In your copy, include every line of the records exactly and no picture at all.

» Scene image comparisons:
▼

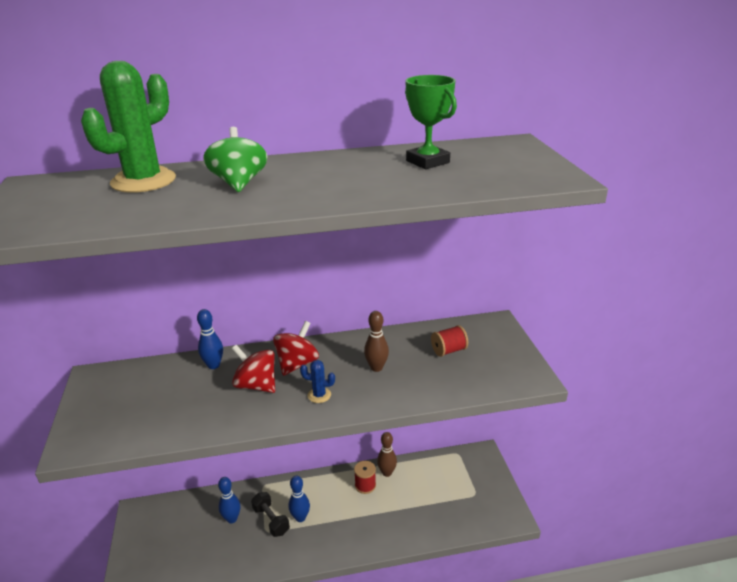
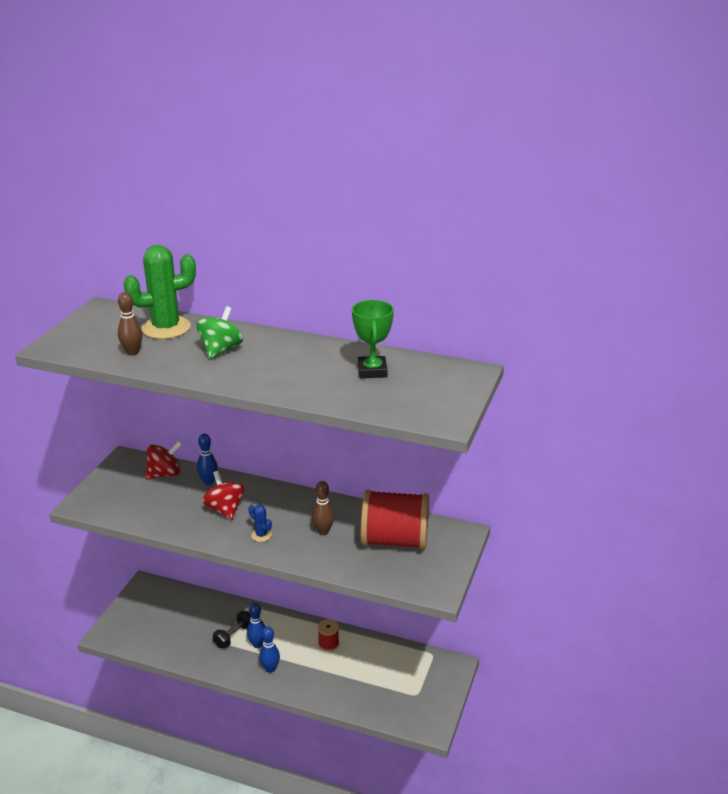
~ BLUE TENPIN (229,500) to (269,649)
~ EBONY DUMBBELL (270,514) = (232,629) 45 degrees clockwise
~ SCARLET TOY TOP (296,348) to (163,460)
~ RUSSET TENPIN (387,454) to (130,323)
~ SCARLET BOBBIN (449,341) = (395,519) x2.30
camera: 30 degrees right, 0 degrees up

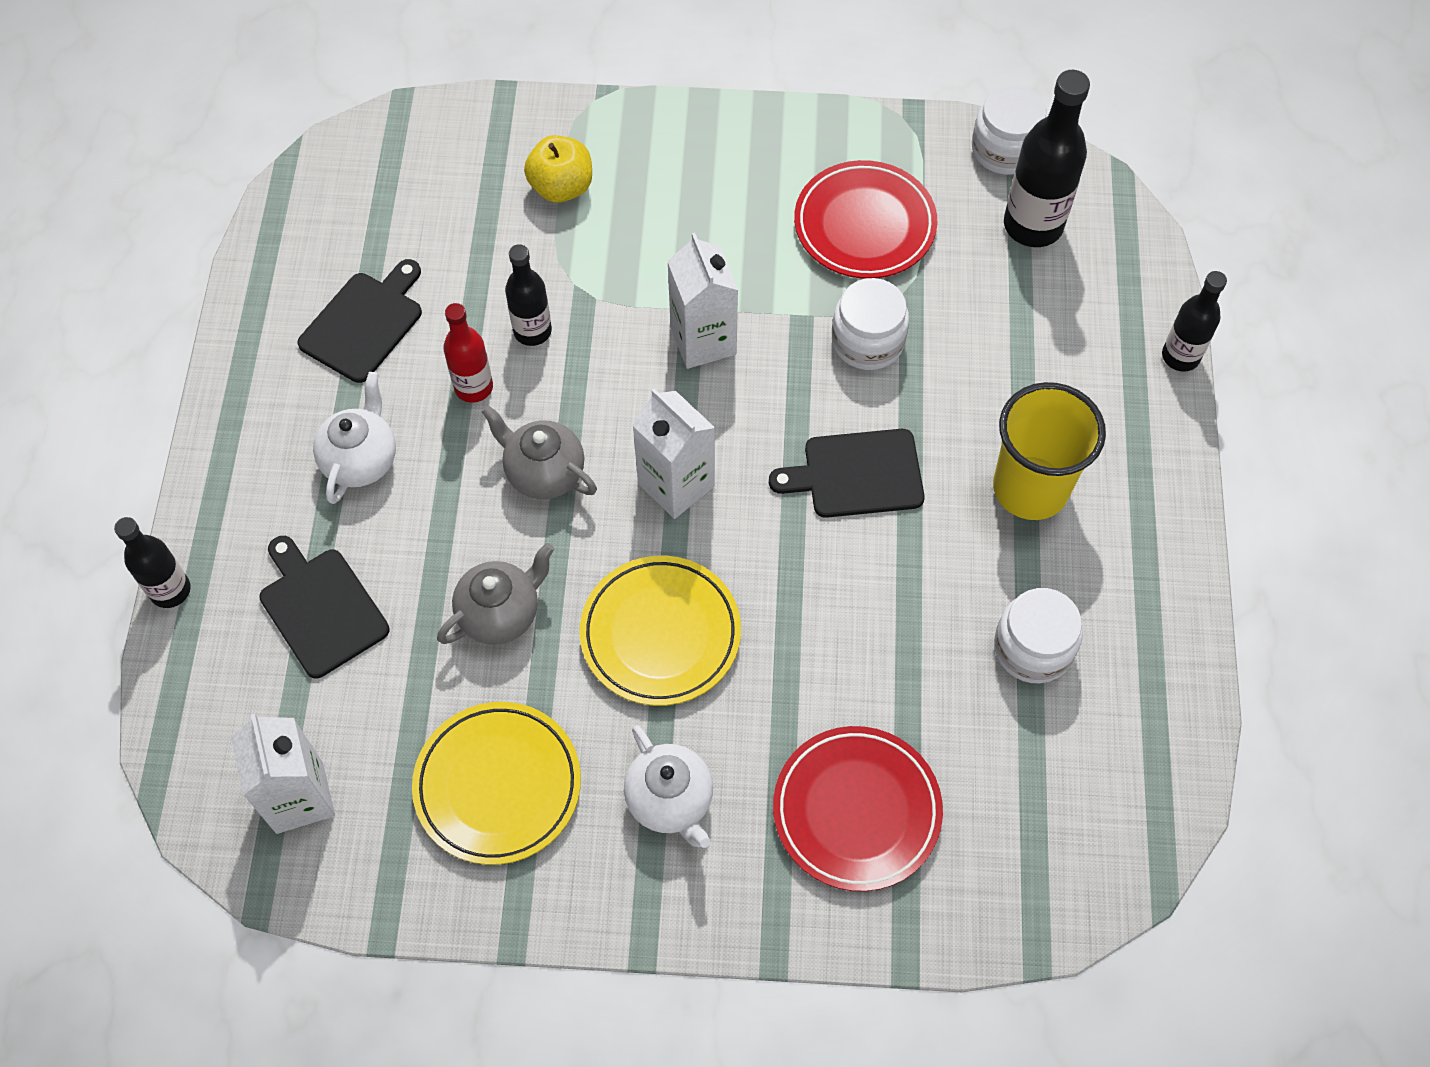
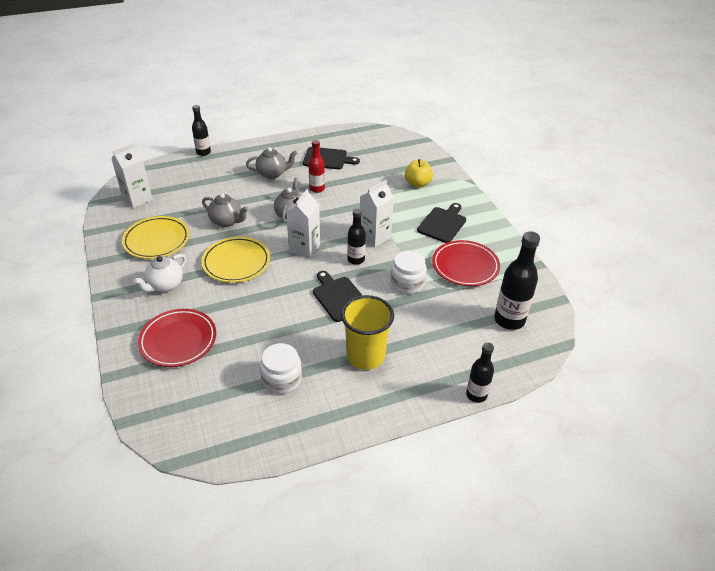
~ EBONY CUTTING BOARD (324,607) to (441,223)
~ SNOW-WHITE TEA POT (354,438) to GRAY TEA POT (271,163)
~ EBONY FLASK (528,295) to (356,237)
- SNOW-WHITE JAR (1009,130)
camera: 65 degrees right, 20 degrees down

▲

» Your solution:
~ BLUE TENPIN (229,500) to (269,649)
~ EBONY DUMBBELL (270,514) = (232,629) 45 degrees clockwise
~ SCARLET TOY TOP (296,348) to (163,460)
~ RUSSET TENPIN (387,454) to (130,323)
~ SCARLET BOBBIN (449,341) = (395,519) x2.30
camera: 30 degrees right, 0 degrees up

~ EBONY CUTTING BOARD (324,607) to (441,223)
~ SNOW-WHITE TEA POT (354,438) to GRAY TEA POT (271,163)
~ EBONY FLASK (528,295) to (356,237)
- SNOW-WHITE JAR (1009,130)
camera: 65 degrees right, 20 degrees down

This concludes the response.